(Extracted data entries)
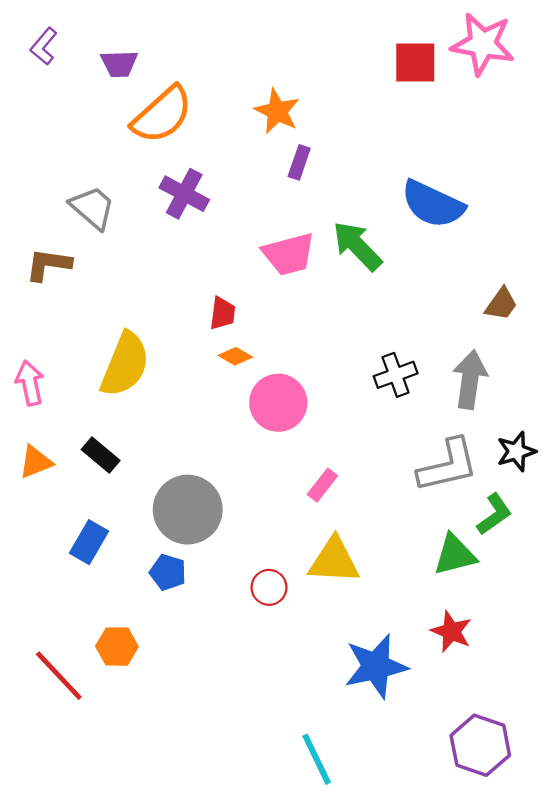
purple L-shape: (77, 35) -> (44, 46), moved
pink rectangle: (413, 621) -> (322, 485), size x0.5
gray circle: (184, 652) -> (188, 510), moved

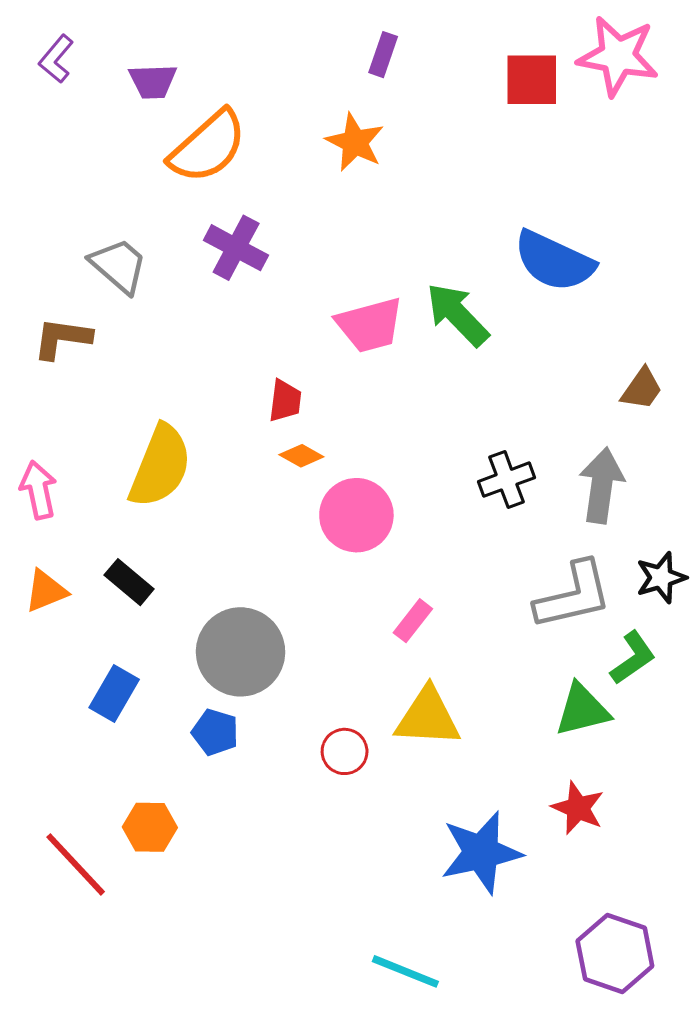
purple rectangle: (299, 162) -> (383, 55), moved
cyan line: (317, 759) -> (405, 971), turned -42

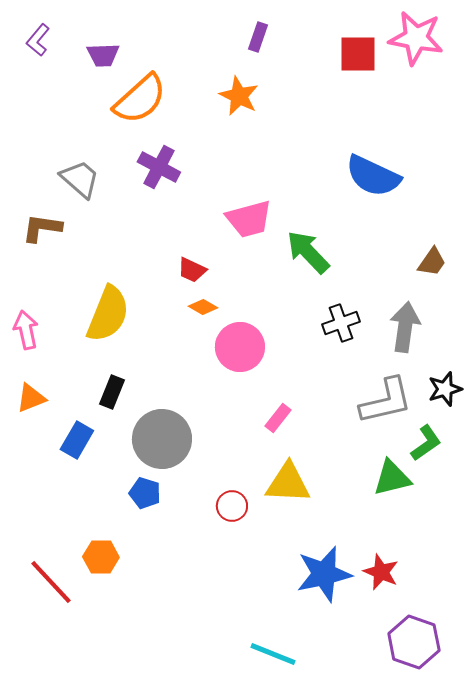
green arrow: (457, 315) -> (308, 252), moved
red trapezoid: (285, 401) -> (192, 270), turned 108
black rectangle: (129, 582) -> (112, 392), moved, turned 72
blue rectangle: (114, 694) -> (77, 440), moved
red star: (578, 808) -> (381, 572), moved

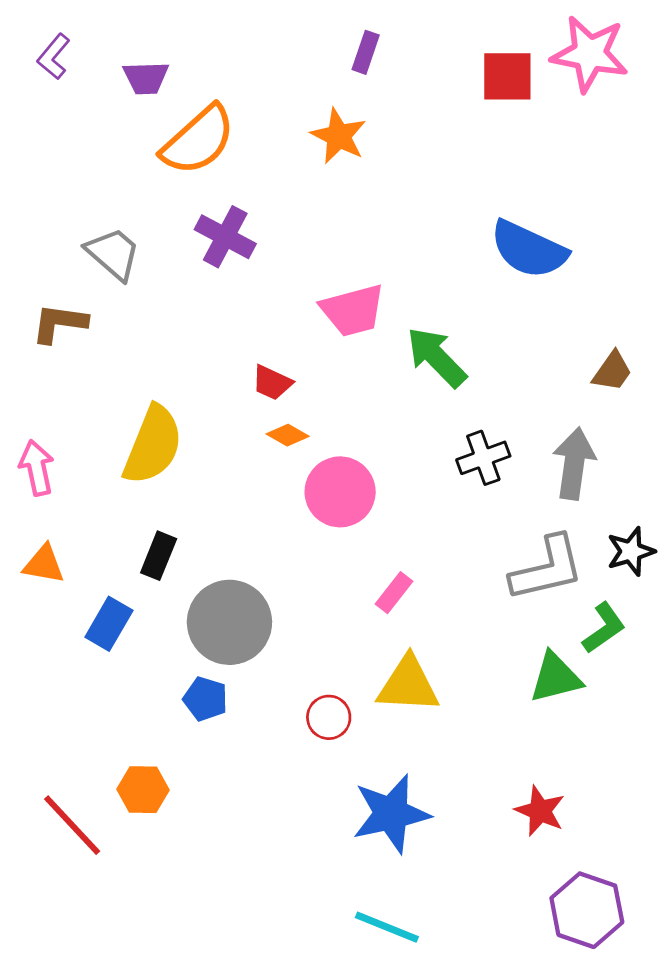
orange triangle: (31, 398) -> (44, 564), turned 32
blue star: (324, 574) -> (391, 814), moved

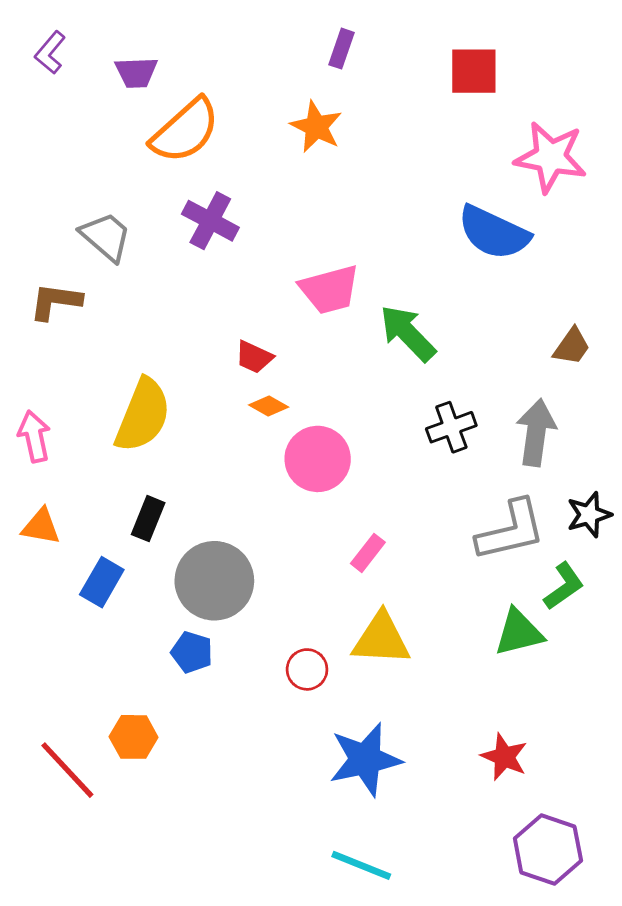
pink star: (590, 54) -> (551, 157), moved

# Directive
Here the job is to copy the stretch of records from the line containing "gray circle: (184, 652) -> (188, 510), moved" through the line containing "red star: (578, 808) -> (381, 572), moved", word for word. Leave every picture out.

# Problem solution
gray circle: (184, 652) -> (188, 510), moved

purple rectangle: (299, 162) -> (383, 55), moved
cyan line: (317, 759) -> (405, 971), turned -42

green arrow: (457, 315) -> (308, 252), moved
red trapezoid: (285, 401) -> (192, 270), turned 108
black rectangle: (129, 582) -> (112, 392), moved, turned 72
blue rectangle: (114, 694) -> (77, 440), moved
red star: (578, 808) -> (381, 572), moved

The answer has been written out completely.